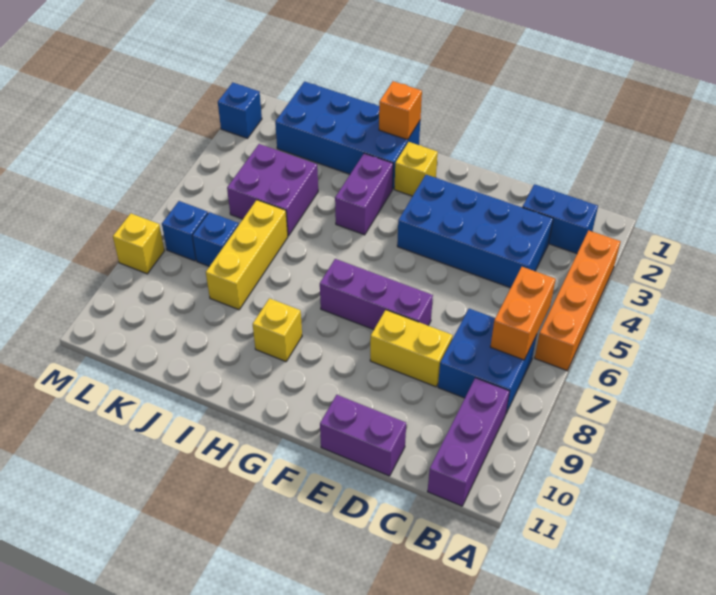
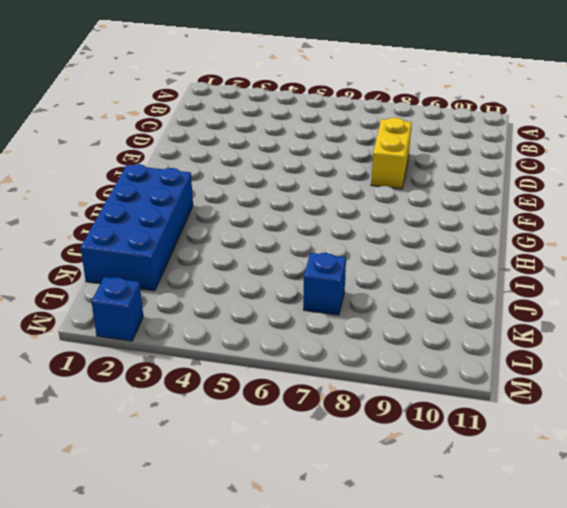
none -> orange brick A3:A6 level 1
none -> blue brick B2:C2 level 1
none -> blue brick B7:C8 level 1

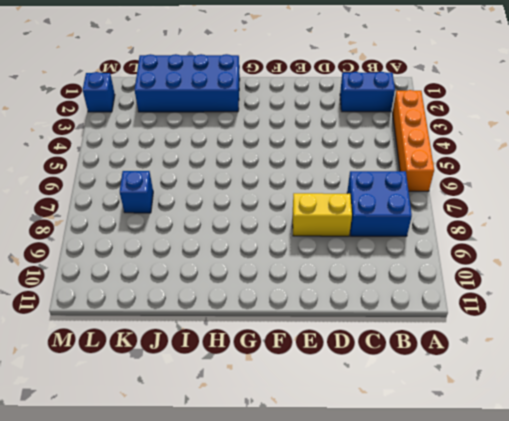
none -> purple brick B9:B11 level 1
none -> blue brick C3:F4 level 1
none -> purple brick D11:E11 level 1

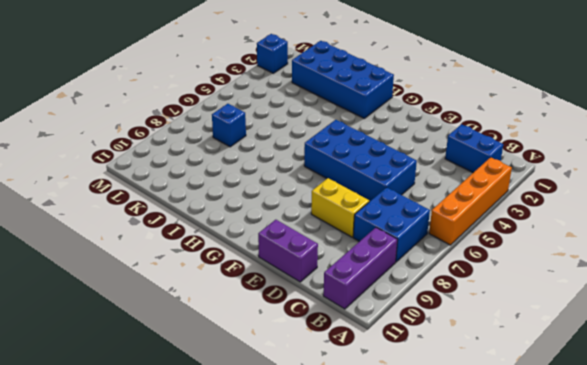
blue brick D5:G6 level 1 -> blue brick C3:F4 level 1
none -> purple brick E7:G7 level 1
none -> yellow brick G2 level 1
none -> purple brick H3:H4 level 1

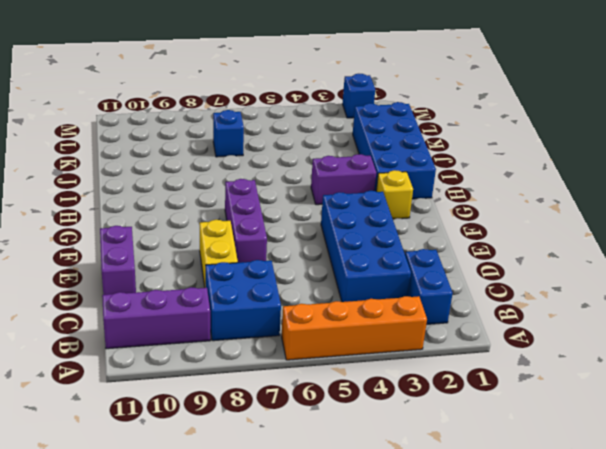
none -> yellow brick H9 level 1
none -> purple brick J4:K5 level 1
none -> yellow brick J6:J8 level 1

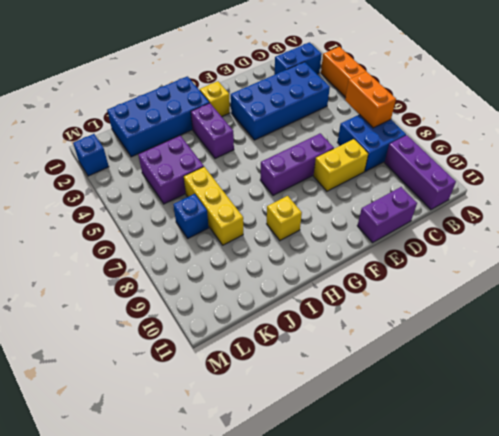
none -> blue brick L7 level 1
none -> yellow brick M8 level 1
none -> orange brick H1 level 2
========================================
- _DIRECTIONS FOR THIS TASK_: When you reach the line that holds "none -> blue brick L7 level 1", please copy it and every line after it through the end of the listing, exactly and with no other lines.

- _EXERCISE ANSWER_:
none -> blue brick L7 level 1
none -> yellow brick M8 level 1
none -> orange brick H1 level 2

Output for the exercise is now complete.